Start of DATA PROVIDED
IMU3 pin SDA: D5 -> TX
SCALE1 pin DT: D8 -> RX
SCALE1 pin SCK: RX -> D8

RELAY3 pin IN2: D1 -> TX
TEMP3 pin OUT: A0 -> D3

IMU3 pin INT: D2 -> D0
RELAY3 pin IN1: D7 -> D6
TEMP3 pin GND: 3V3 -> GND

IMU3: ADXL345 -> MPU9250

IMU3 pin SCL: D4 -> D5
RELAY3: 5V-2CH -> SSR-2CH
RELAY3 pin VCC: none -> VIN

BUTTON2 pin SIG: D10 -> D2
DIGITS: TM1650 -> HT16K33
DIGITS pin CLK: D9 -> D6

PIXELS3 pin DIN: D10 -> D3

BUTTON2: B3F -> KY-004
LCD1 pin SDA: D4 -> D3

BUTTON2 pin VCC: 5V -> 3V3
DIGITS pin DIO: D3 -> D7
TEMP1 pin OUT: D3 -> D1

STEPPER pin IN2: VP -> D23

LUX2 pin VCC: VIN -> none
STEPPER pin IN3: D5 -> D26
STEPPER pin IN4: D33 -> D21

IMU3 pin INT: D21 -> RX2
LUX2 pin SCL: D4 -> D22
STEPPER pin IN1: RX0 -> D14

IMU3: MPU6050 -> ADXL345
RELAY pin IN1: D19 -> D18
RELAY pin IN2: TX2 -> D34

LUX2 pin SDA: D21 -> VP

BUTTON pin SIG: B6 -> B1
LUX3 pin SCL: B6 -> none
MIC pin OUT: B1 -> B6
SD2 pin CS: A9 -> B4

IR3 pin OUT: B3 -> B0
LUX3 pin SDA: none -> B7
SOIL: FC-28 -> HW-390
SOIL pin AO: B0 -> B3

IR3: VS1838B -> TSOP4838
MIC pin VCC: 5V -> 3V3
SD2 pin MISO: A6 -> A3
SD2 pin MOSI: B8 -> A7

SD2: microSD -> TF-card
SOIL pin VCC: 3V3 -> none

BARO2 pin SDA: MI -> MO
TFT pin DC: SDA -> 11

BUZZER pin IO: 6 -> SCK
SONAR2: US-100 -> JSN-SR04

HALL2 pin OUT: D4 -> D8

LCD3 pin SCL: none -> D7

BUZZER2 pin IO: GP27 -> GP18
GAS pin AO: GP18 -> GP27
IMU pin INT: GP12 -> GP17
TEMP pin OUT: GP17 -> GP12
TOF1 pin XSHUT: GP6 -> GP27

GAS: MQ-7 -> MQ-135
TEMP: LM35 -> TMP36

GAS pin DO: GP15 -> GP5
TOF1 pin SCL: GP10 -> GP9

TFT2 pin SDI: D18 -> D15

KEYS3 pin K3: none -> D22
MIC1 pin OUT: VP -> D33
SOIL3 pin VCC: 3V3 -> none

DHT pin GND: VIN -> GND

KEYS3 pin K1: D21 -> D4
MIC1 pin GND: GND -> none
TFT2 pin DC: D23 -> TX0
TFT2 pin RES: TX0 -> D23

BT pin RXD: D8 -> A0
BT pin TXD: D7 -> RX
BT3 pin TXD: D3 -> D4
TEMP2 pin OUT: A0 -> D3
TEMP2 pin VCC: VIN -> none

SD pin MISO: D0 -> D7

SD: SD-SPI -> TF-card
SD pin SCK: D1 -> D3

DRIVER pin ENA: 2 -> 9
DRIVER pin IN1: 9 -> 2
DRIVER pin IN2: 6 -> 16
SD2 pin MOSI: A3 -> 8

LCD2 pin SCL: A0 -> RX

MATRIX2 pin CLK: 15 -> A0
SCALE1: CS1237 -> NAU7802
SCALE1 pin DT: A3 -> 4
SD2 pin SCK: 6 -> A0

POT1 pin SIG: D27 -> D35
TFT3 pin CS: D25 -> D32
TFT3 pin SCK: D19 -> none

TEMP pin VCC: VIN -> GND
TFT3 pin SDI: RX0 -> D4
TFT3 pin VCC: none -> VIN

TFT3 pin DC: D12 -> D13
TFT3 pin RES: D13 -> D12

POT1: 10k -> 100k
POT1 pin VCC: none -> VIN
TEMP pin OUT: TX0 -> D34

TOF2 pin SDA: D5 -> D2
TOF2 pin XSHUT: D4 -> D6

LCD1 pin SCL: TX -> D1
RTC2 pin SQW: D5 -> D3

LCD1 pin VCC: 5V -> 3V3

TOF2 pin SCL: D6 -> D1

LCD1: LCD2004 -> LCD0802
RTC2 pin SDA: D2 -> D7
End of DATA PROVIDED
Copy out, word for word, the part of the entries above that begins at the line with "DIGITS pin DIO: D3 -> D7" and ends at the line with "LUX3 pin SDA: none -> B7", including both.

DIGITS pin DIO: D3 -> D7
TEMP1 pin OUT: D3 -> D1

STEPPER pin IN2: VP -> D23

LUX2 pin VCC: VIN -> none
STEPPER pin IN3: D5 -> D26
STEPPER pin IN4: D33 -> D21

IMU3 pin INT: D21 -> RX2
LUX2 pin SCL: D4 -> D22
STEPPER pin IN1: RX0 -> D14

IMU3: MPU6050 -> ADXL345
RELAY pin IN1: D19 -> D18
RELAY pin IN2: TX2 -> D34

LUX2 pin SDA: D21 -> VP

BUTTON pin SIG: B6 -> B1
LUX3 pin SCL: B6 -> none
MIC pin OUT: B1 -> B6
SD2 pin CS: A9 -> B4

IR3 pin OUT: B3 -> B0
LUX3 pin SDA: none -> B7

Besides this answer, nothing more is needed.